■ Exercise: Please rewrite only the data starting with the line that contains "matte black suv at right is 18.68" and going on through the line that contains "Point (61,237) is more forward.", with "more forward" changed to "nearer" and everything else left the same.

(Excerpts from a spatial dataset)
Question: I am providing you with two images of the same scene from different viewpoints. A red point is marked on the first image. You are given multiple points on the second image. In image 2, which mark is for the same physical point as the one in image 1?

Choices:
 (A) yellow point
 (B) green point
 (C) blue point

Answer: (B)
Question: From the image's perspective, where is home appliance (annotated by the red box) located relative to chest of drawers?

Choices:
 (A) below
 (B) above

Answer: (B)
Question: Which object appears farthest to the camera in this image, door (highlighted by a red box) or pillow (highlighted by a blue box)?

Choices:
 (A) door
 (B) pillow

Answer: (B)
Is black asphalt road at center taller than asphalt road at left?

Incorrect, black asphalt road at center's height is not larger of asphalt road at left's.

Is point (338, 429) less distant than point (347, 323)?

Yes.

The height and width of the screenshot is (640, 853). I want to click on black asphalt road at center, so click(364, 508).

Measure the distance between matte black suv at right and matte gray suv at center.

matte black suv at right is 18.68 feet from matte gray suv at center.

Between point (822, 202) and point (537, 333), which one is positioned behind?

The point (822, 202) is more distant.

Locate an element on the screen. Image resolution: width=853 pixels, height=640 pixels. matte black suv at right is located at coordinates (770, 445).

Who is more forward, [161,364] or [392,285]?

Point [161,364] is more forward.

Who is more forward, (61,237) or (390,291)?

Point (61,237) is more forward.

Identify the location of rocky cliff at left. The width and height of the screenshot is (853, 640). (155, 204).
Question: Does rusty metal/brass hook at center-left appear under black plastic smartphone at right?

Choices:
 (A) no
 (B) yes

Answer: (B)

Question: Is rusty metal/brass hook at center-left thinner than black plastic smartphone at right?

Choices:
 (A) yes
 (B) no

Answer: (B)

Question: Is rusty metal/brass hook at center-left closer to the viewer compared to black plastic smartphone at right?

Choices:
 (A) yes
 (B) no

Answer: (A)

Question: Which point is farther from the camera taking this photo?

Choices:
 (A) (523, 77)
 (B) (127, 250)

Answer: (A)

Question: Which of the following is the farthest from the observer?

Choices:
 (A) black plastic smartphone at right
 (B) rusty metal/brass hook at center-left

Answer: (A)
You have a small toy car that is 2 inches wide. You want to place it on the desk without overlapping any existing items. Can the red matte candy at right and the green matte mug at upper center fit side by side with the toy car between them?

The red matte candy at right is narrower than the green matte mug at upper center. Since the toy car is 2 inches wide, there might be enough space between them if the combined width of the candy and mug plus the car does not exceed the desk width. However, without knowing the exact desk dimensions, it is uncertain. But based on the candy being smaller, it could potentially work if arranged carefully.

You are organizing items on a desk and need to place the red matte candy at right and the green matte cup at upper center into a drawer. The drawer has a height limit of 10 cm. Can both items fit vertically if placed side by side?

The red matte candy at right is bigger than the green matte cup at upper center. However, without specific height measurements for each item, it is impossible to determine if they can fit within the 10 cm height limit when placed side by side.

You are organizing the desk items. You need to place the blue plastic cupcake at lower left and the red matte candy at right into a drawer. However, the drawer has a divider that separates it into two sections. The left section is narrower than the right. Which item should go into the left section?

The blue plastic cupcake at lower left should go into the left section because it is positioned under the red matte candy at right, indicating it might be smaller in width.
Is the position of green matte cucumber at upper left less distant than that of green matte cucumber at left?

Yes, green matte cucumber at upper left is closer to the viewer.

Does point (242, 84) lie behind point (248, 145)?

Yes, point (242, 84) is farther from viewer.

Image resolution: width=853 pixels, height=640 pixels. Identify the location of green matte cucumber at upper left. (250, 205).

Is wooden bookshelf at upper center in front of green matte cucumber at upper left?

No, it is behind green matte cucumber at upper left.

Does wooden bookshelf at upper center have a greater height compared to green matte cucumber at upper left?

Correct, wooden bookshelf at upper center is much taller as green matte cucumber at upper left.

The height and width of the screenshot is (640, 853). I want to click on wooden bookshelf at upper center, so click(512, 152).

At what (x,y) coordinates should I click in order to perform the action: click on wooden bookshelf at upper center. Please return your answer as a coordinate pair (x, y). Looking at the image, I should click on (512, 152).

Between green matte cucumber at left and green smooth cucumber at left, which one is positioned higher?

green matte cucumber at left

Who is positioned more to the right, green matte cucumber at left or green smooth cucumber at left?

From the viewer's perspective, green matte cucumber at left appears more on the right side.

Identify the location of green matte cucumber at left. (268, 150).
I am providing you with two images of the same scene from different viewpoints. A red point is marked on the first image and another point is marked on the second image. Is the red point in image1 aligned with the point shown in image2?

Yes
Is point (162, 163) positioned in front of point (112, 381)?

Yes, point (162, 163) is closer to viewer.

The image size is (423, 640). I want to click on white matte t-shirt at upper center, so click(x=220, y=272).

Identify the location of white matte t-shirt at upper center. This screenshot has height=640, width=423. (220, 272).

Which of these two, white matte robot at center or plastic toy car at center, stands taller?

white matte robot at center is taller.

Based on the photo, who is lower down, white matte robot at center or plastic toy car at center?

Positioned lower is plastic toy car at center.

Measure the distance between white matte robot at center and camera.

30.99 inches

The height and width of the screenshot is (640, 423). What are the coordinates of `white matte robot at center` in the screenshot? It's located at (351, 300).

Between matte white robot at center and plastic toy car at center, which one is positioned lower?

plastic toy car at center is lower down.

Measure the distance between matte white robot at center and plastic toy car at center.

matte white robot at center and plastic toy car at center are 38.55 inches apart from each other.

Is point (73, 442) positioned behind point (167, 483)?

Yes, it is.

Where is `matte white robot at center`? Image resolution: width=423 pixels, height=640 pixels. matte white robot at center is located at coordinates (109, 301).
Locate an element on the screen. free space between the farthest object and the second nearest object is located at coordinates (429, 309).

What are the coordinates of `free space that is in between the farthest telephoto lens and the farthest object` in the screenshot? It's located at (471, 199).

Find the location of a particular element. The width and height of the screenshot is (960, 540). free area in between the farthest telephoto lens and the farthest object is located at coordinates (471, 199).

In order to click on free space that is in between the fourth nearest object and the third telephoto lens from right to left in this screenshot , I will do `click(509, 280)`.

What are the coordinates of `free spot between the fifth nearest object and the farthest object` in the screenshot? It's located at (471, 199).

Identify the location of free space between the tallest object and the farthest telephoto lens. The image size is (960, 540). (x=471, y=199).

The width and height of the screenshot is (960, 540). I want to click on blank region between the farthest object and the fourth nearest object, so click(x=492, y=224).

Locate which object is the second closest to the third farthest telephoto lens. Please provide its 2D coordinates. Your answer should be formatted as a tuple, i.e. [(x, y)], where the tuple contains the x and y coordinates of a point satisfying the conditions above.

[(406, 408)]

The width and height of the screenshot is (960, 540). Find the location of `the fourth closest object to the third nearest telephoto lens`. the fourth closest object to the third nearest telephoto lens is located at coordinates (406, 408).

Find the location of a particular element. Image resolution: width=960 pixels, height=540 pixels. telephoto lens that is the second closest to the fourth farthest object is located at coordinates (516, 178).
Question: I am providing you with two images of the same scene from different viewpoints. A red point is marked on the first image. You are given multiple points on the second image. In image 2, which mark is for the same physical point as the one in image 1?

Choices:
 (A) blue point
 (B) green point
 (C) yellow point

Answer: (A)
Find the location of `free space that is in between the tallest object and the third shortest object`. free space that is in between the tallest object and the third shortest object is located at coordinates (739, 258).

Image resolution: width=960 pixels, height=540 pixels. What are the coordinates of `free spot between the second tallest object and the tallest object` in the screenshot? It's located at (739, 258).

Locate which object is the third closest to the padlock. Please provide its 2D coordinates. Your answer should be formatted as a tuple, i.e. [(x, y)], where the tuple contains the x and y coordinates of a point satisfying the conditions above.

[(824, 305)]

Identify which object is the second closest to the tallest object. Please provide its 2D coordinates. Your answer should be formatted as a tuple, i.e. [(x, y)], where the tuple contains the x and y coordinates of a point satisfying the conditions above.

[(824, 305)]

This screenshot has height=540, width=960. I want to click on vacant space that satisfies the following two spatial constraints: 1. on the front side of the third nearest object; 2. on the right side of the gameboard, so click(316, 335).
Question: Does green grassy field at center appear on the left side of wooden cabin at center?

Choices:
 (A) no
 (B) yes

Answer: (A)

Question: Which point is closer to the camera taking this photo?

■ Finished task:
matte black suv at right is 18.68 feet from matte gray suv at center.

Between point (822, 202) and point (537, 333), which one is positioned behind?

The point (822, 202) is more distant.

Locate an element on the screen. Image resolution: width=853 pixels, height=640 pixels. matte black suv at right is located at coordinates (770, 445).

Who is nearer, [161,364] or [392,285]?

Point [161,364] is nearer.

Who is nearer, (61,237) or (390,291)?

Point (61,237) is nearer.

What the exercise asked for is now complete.